▶ _Assignment_
Each record is to be transcribed in full and exactly.

▶ _Data shown_
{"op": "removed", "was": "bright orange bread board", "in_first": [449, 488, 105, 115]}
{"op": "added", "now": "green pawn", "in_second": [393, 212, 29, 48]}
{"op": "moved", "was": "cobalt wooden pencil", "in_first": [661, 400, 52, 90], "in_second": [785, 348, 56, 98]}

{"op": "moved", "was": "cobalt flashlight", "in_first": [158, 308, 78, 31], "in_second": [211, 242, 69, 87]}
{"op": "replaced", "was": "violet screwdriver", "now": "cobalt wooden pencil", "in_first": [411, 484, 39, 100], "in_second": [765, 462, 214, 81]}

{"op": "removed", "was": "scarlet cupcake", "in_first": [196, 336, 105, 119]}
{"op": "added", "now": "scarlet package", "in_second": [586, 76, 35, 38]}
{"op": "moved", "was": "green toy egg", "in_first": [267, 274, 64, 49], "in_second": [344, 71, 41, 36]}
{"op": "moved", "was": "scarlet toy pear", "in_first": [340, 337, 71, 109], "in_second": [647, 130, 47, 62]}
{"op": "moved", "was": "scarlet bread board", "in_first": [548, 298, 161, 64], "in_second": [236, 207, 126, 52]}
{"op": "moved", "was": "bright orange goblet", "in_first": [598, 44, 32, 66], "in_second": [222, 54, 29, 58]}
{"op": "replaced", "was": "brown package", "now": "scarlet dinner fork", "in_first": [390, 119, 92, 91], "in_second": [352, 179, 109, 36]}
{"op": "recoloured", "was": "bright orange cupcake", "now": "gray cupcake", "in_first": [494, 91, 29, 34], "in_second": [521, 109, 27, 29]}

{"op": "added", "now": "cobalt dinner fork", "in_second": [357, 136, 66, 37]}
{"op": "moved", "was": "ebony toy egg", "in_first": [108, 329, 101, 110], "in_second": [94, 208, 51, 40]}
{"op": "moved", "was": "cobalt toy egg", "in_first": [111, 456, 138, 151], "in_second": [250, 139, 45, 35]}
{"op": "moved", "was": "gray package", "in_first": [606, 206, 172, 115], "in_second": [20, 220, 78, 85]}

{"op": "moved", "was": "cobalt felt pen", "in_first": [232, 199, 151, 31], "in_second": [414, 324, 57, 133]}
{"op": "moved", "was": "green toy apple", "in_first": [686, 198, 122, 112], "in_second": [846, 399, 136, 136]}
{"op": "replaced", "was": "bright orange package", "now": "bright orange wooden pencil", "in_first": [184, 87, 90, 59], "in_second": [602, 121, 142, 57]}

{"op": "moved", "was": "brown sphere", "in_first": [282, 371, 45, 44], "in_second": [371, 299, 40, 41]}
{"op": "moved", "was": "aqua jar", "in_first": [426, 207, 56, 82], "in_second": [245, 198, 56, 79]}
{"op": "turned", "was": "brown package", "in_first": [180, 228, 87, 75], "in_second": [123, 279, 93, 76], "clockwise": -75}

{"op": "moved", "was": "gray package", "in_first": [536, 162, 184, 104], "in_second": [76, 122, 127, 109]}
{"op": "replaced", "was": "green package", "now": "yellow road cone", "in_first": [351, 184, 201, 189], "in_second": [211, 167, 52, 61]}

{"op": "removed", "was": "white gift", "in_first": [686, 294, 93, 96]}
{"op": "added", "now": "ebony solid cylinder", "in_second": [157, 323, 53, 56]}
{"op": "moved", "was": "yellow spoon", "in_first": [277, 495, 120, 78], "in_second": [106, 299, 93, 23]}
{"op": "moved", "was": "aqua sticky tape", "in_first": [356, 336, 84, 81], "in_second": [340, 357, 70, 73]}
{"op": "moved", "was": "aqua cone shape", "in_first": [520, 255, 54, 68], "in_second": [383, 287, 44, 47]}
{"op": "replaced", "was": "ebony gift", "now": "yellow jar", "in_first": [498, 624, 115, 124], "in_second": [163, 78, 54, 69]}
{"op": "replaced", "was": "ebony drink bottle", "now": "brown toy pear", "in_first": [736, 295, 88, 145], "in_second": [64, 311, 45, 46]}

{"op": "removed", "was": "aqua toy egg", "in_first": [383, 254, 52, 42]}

▶ _Task result_
{"op": "removed", "was": "bright orange bread board", "in_first": [449, 488, 105, 115]}
{"op": "added", "now": "green pawn", "in_second": [393, 212, 29, 48]}
{"op": "moved", "was": "cobalt wooden pencil", "in_first": [661, 400, 52, 90], "in_second": [785, 348, 56, 98]}

{"op": "moved", "was": "cobalt flashlight", "in_first": [158, 308, 78, 31], "in_second": [211, 242, 69, 87]}
{"op": "replaced", "was": "violet screwdriver", "now": "cobalt wooden pencil", "in_first": [411, 484, 39, 100], "in_second": [765, 462, 214, 81]}

{"op": "removed", "was": "scarlet cupcake", "in_first": [196, 336, 105, 119]}
{"op": "added", "now": "scarlet package", "in_second": [586, 76, 35, 38]}
{"op": "moved", "was": "green toy egg", "in_first": [267, 274, 64, 49], "in_second": [344, 71, 41, 36]}
{"op": "moved", "was": "scarlet toy pear", "in_first": [340, 337, 71, 109], "in_second": [647, 130, 47, 62]}
{"op": "moved", "was": "scarlet bread board", "in_first": [548, 298, 161, 64], "in_second": [236, 207, 126, 52]}
{"op": "moved", "was": "bright orange goblet", "in_first": [598, 44, 32, 66], "in_second": [222, 54, 29, 58]}
{"op": "replaced", "was": "brown package", "now": "scarlet dinner fork", "in_first": [390, 119, 92, 91], "in_second": [352, 179, 109, 36]}
{"op": "recoloured", "was": "bright orange cupcake", "now": "gray cupcake", "in_first": [494, 91, 29, 34], "in_second": [521, 109, 27, 29]}

{"op": "added", "now": "cobalt dinner fork", "in_second": [357, 136, 66, 37]}
{"op": "moved", "was": "ebony toy egg", "in_first": [108, 329, 101, 110], "in_second": [94, 208, 51, 40]}
{"op": "moved", "was": "cobalt toy egg", "in_first": [111, 456, 138, 151], "in_second": [250, 139, 45, 35]}
{"op": "moved", "was": "gray package", "in_first": [606, 206, 172, 115], "in_second": [20, 220, 78, 85]}

{"op": "moved", "was": "cobalt felt pen", "in_first": [232, 199, 151, 31], "in_second": [414, 324, 57, 133]}
{"op": "moved", "was": "green toy apple", "in_first": [686, 198, 122, 112], "in_second": [846, 399, 136, 136]}
{"op": "replaced", "was": "bright orange package", "now": "bright orange wooden pencil", "in_first": [184, 87, 90, 59], "in_second": [602, 121, 142, 57]}

{"op": "moved", "was": "brown sphere", "in_first": [282, 371, 45, 44], "in_second": [371, 299, 40, 41]}
{"op": "moved", "was": "aqua jar", "in_first": [426, 207, 56, 82], "in_second": [245, 198, 56, 79]}
{"op": "turned", "was": "brown package", "in_first": [180, 228, 87, 75], "in_second": [123, 279, 93, 76], "clockwise": -75}

{"op": "moved", "was": "gray package", "in_first": [536, 162, 184, 104], "in_second": [76, 122, 127, 109]}
{"op": "replaced", "was": "green package", "now": "yellow road cone", "in_first": [351, 184, 201, 189], "in_second": [211, 167, 52, 61]}

{"op": "removed", "was": "white gift", "in_first": [686, 294, 93, 96]}
{"op": "added", "now": "ebony solid cylinder", "in_second": [157, 323, 53, 56]}
{"op": "moved", "was": "yellow spoon", "in_first": [277, 495, 120, 78], "in_second": [106, 299, 93, 23]}
{"op": "moved", "was": "aqua sticky tape", "in_first": [356, 336, 84, 81], "in_second": [340, 357, 70, 73]}
{"op": "moved", "was": "aqua cone shape", "in_first": [520, 255, 54, 68], "in_second": [383, 287, 44, 47]}
{"op": "replaced", "was": "ebony gift", "now": "yellow jar", "in_first": [498, 624, 115, 124], "in_second": [163, 78, 54, 69]}
{"op": "replaced", "was": "ebony drink bottle", "now": "brown toy pear", "in_first": [736, 295, 88, 145], "in_second": [64, 311, 45, 46]}

{"op": "removed", "was": "aqua toy egg", "in_first": [383, 254, 52, 42]}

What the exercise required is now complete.